Work required:
The result should be an exact copy of every record, with no pictures kept.

(Change detection outputs)
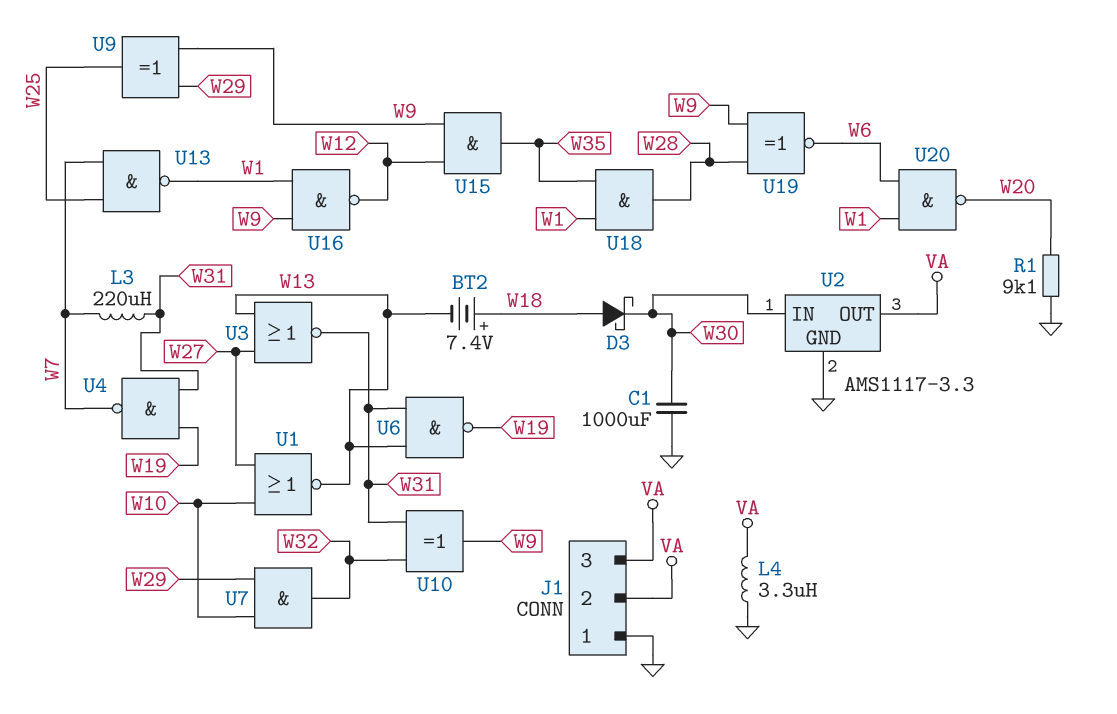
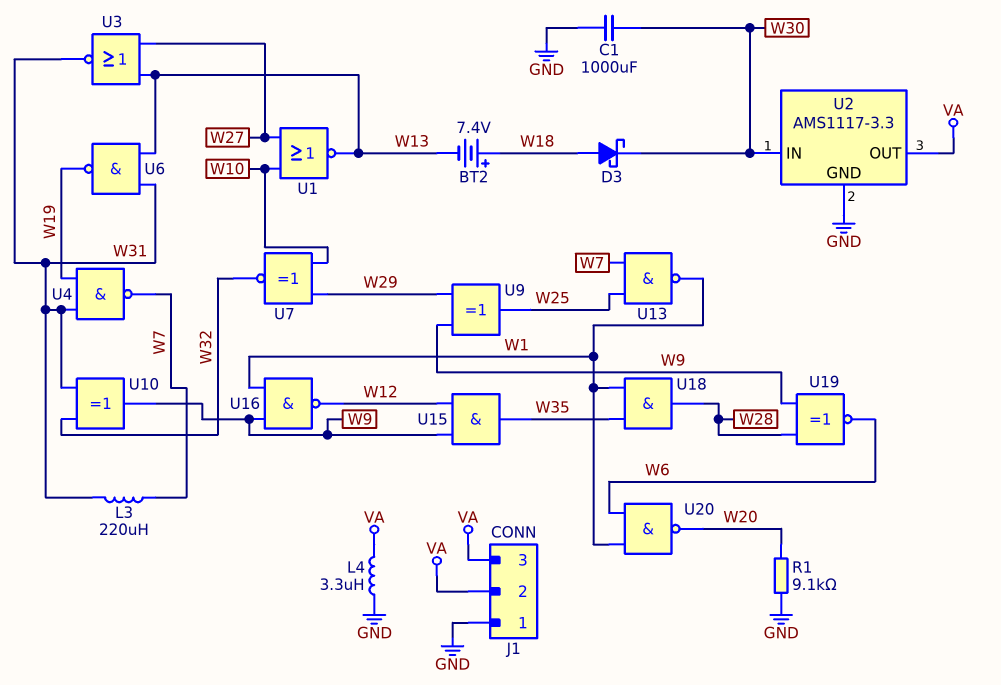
U7: AND (in W10, in W29, out W32) -> XNOR (in W10, in W29, out W32)

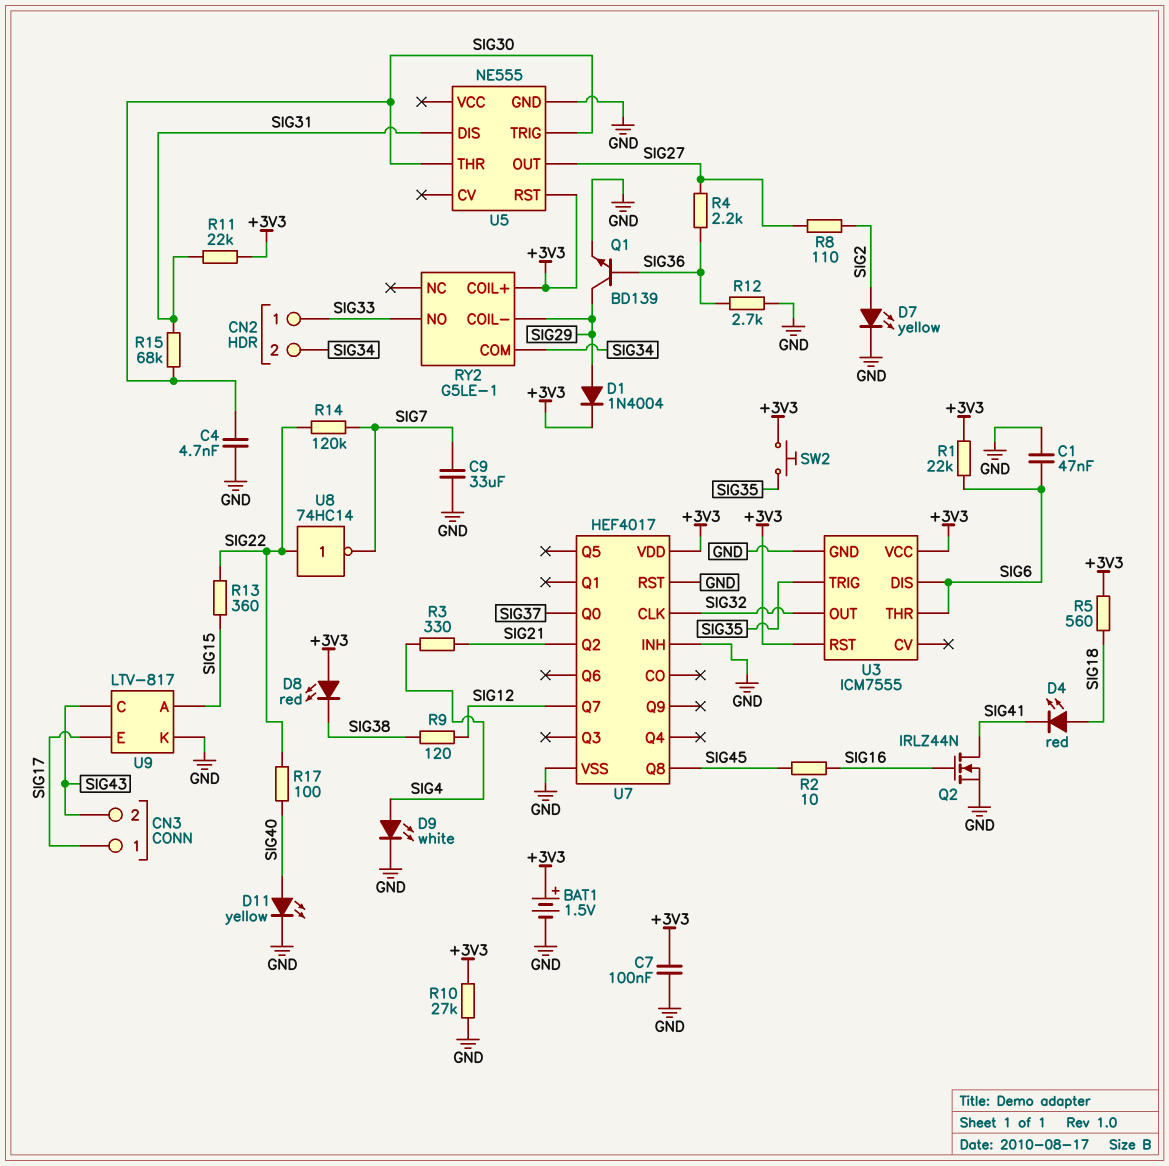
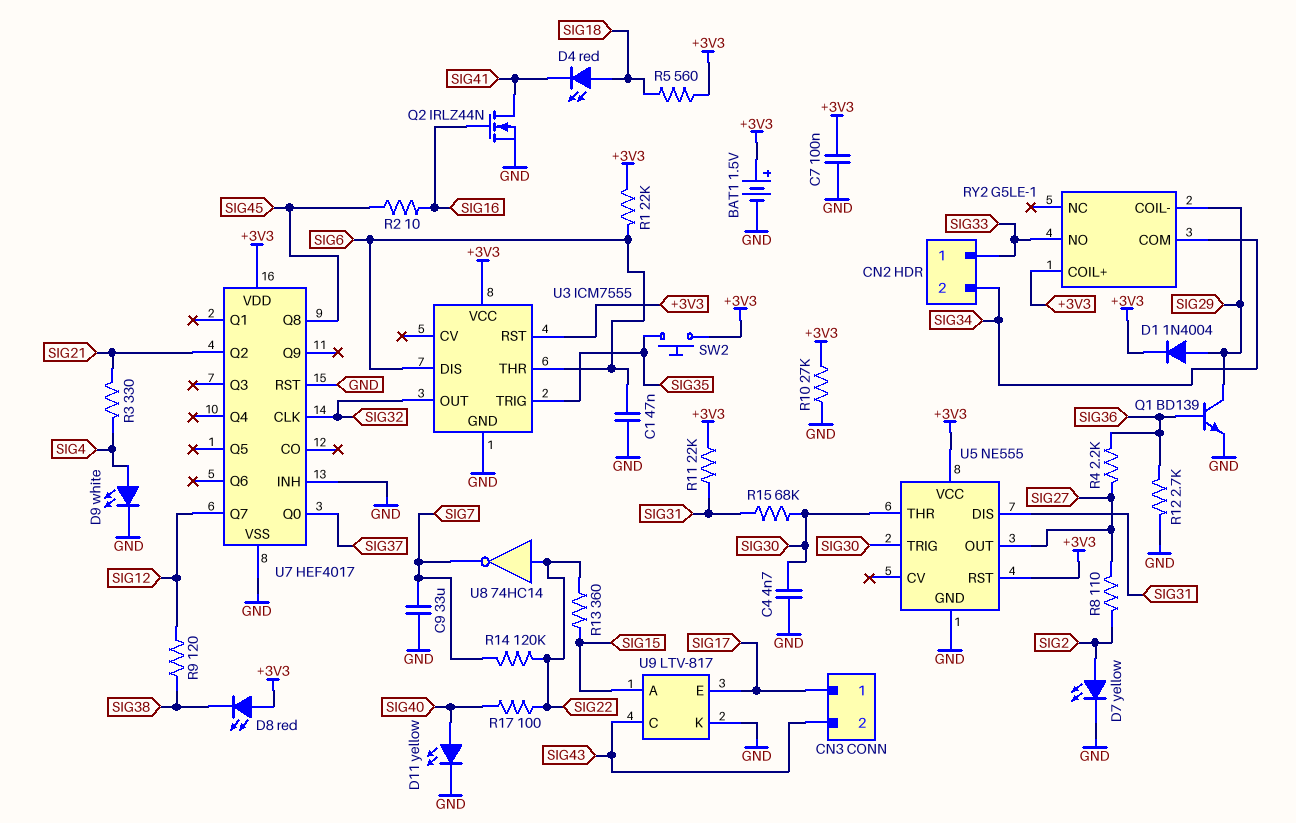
U5 pin VCC: none -> +3V3

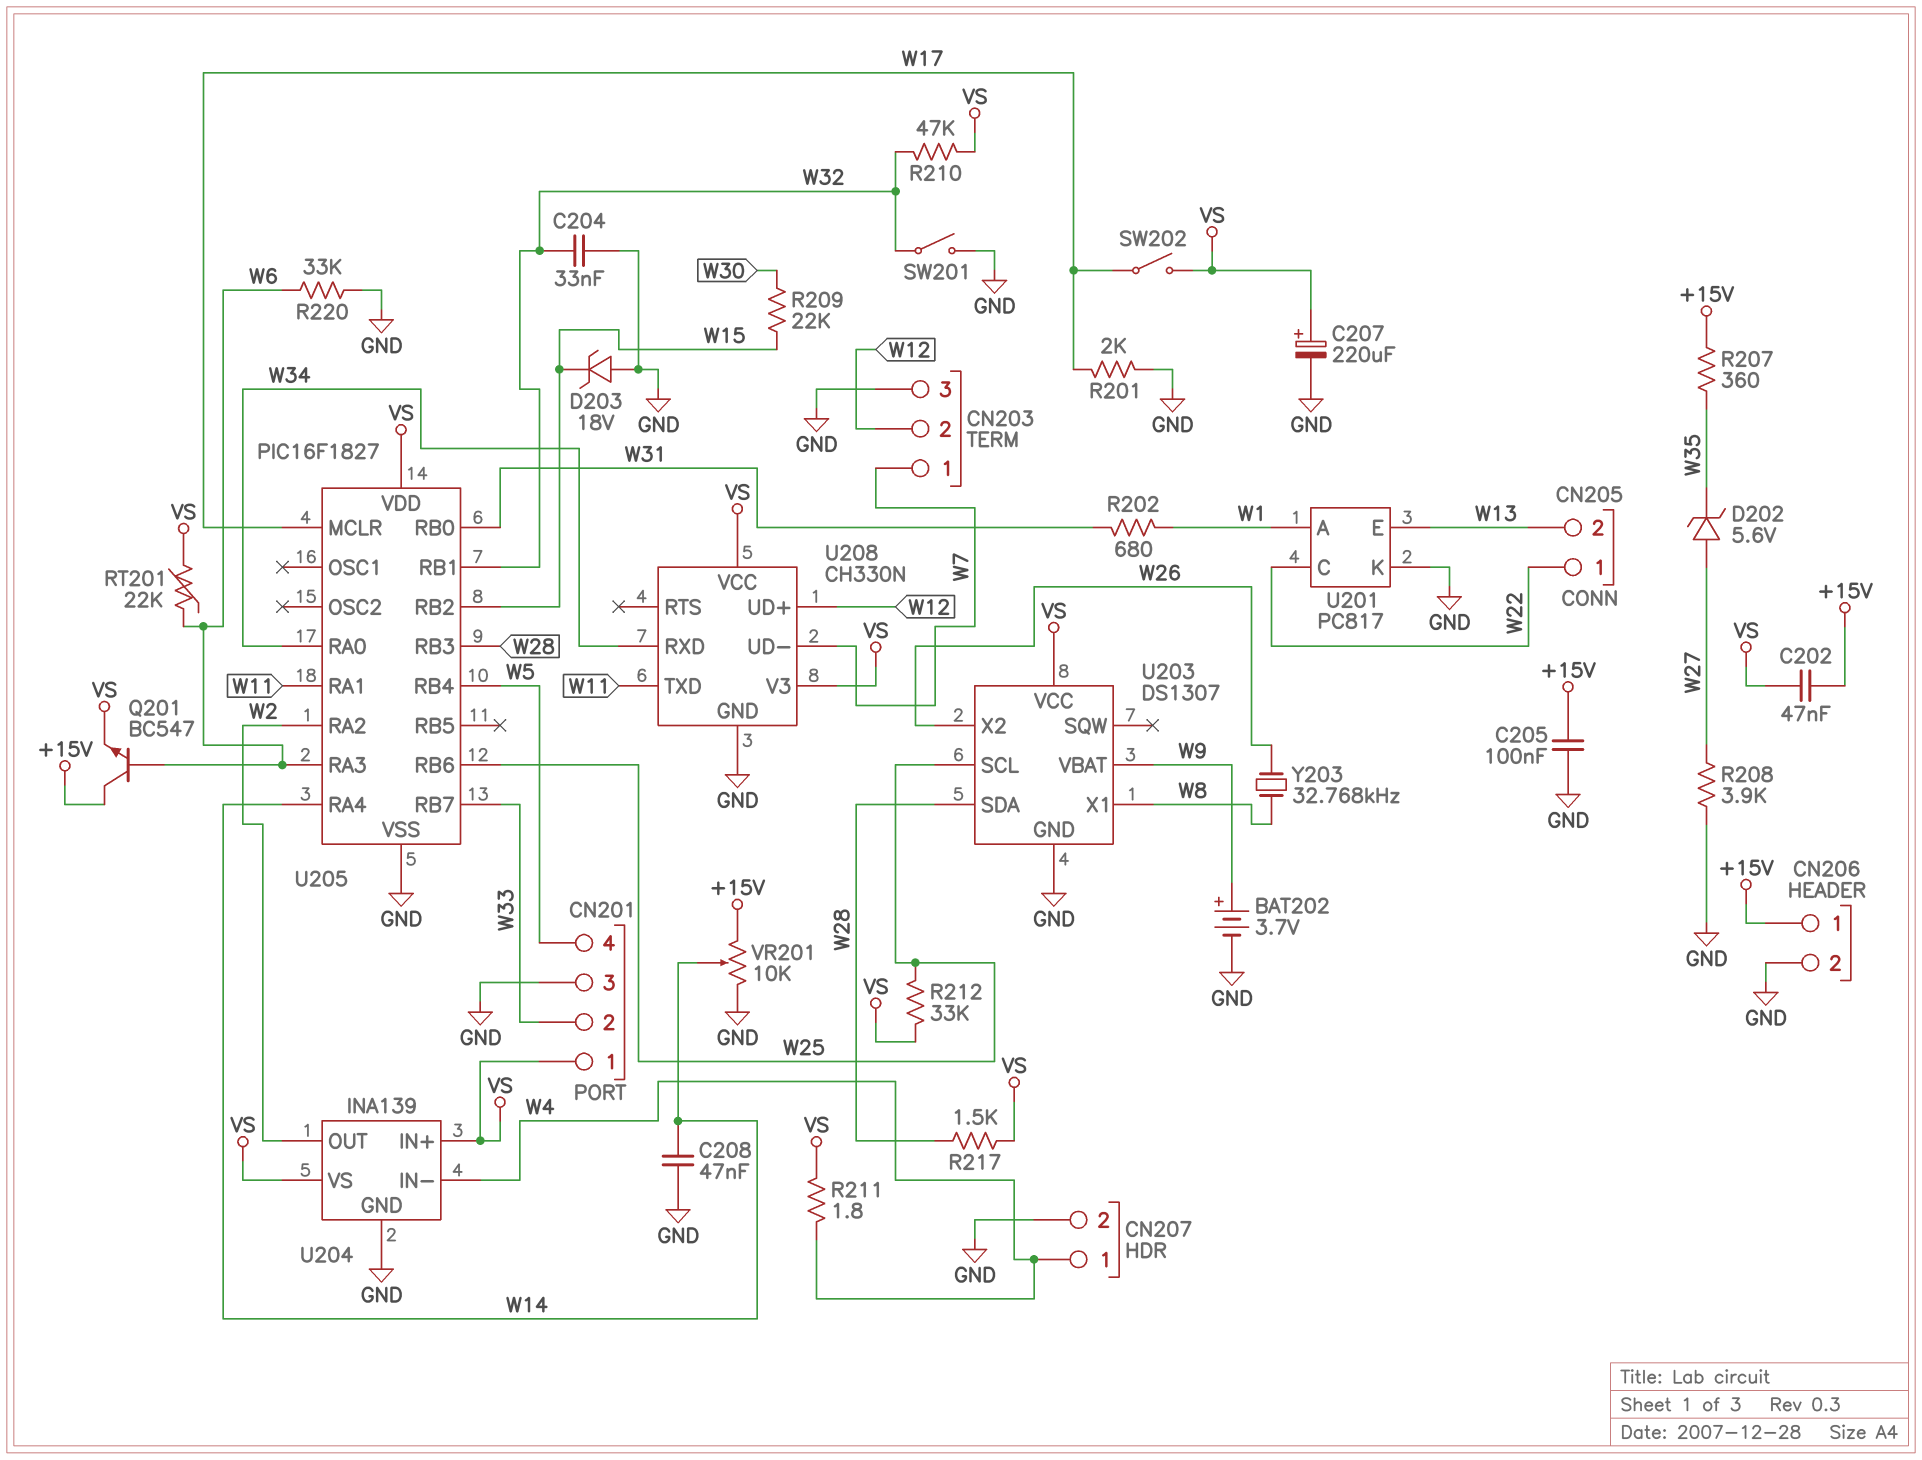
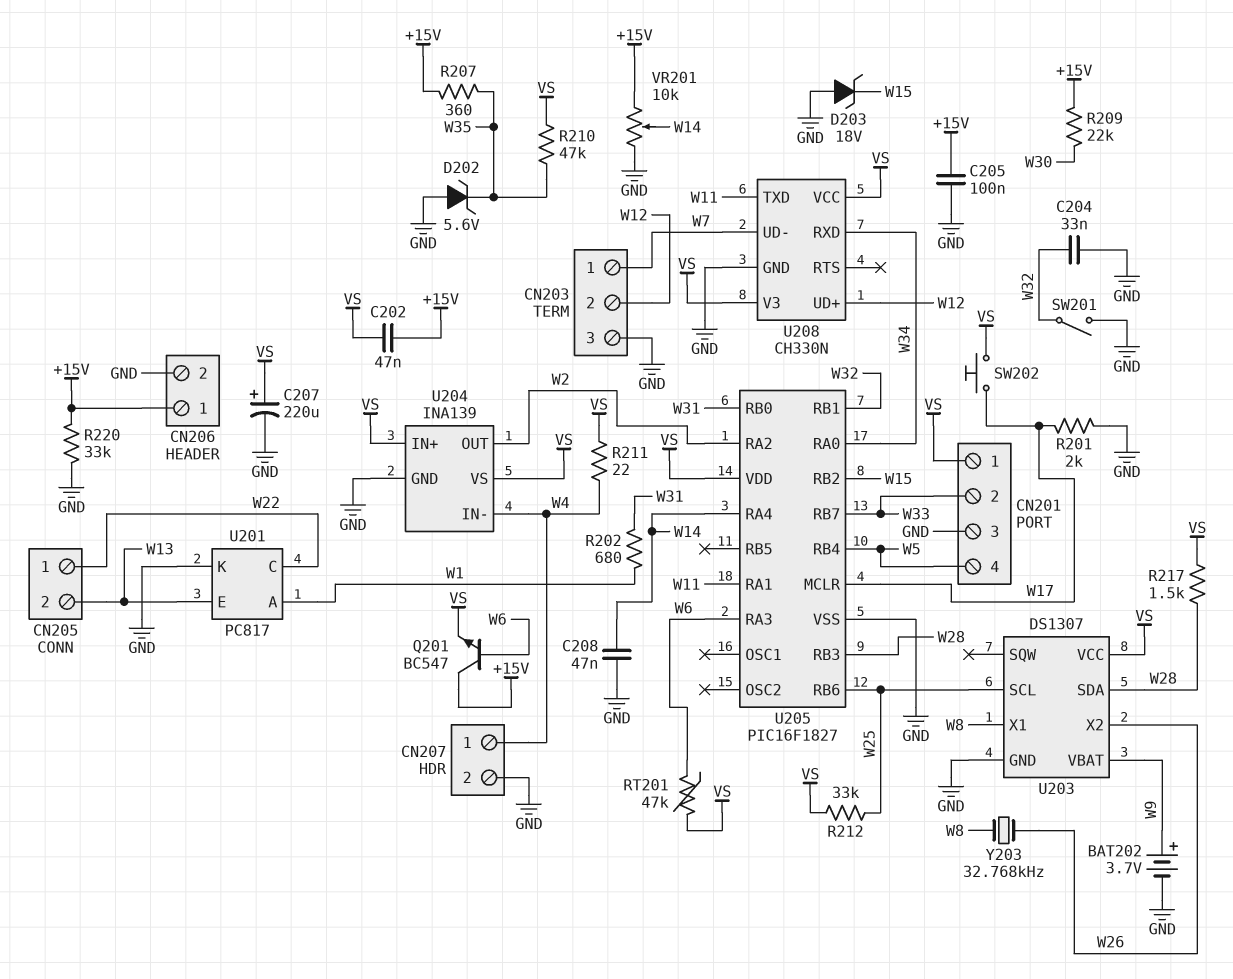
D202: zener 5.6V (A W27, K W35) -> zener 5.6V (A GND, K W35)
R208: 3.9k (GND, W27) -> none
R209: 22k (W15, W30) -> 22k (+15V, W30)
R210: 47k (VS, W32) -> 47k (VS, W35)
R211: 1.8 (VS, W4) -> 22 (VS, W4)
R220: 33k (GND, W6) -> 33k (+15V, GND)
RT201: 22k (VS, W6) -> 47k (VS, W6)
SW202: switch (VS, W17) -> button (VS, W17)

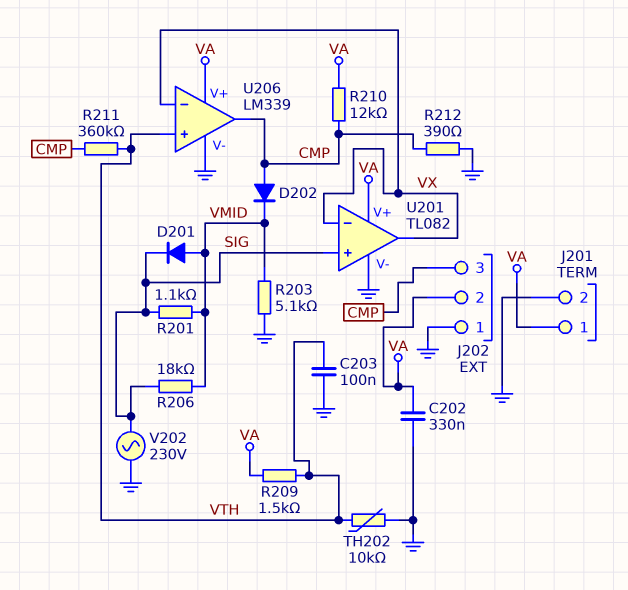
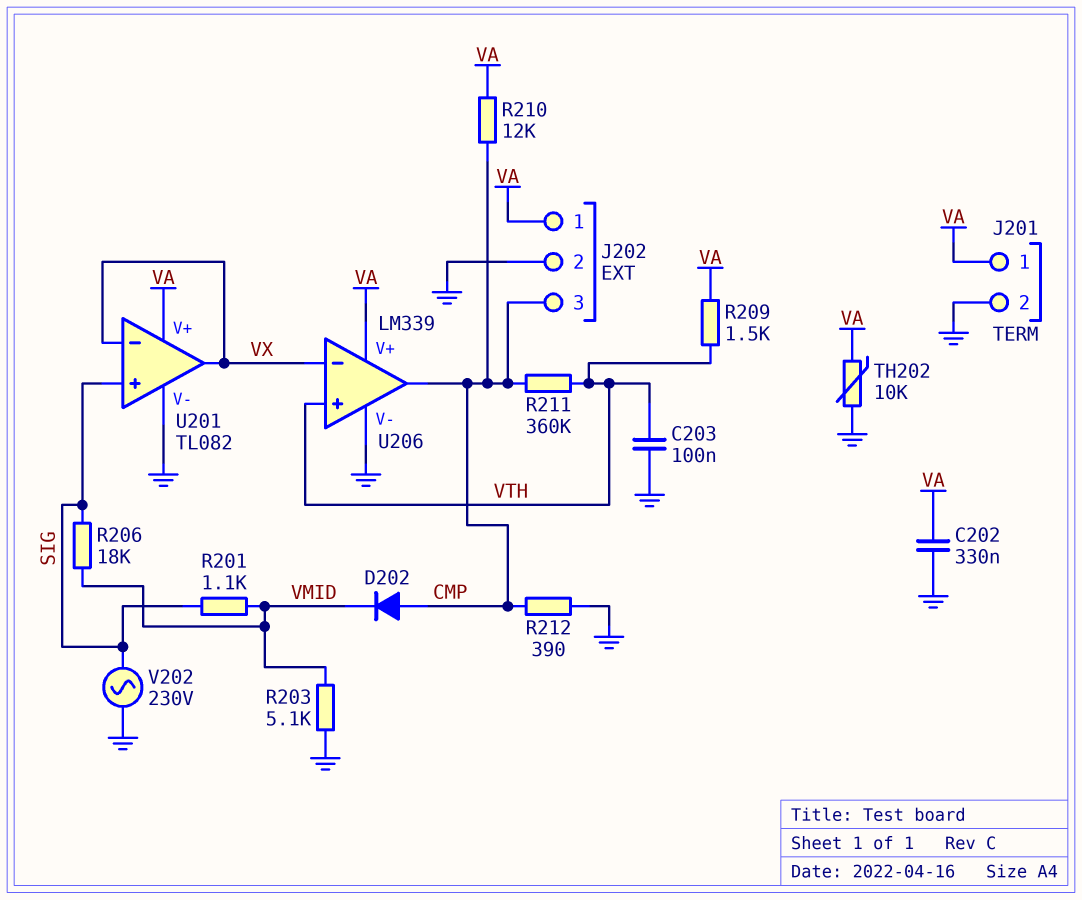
D201: diode (A VMID, K SIG) -> none
J202 pin 1: GND -> VA
J202 pin 2: VA -> GND
TH202: 10k (GND, VTH) -> 10k (GND, VA)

Task result:
U7: AND (in W10, in W29, out W32) -> XNOR (in W10, in W29, out W32)

U5 pin VCC: none -> +3V3

D202: zener 5.6V (A W27, K W35) -> zener 5.6V (A GND, K W35)
R208: 3.9k (GND, W27) -> none
R209: 22k (W15, W30) -> 22k (+15V, W30)
R210: 47k (VS, W32) -> 47k (VS, W35)
R211: 1.8 (VS, W4) -> 22 (VS, W4)
R220: 33k (GND, W6) -> 33k (+15V, GND)
RT201: 22k (VS, W6) -> 47k (VS, W6)
SW202: switch (VS, W17) -> button (VS, W17)

D201: diode (A VMID, K SIG) -> none
J202 pin 1: GND -> VA
J202 pin 2: VA -> GND
TH202: 10k (GND, VTH) -> 10k (GND, VA)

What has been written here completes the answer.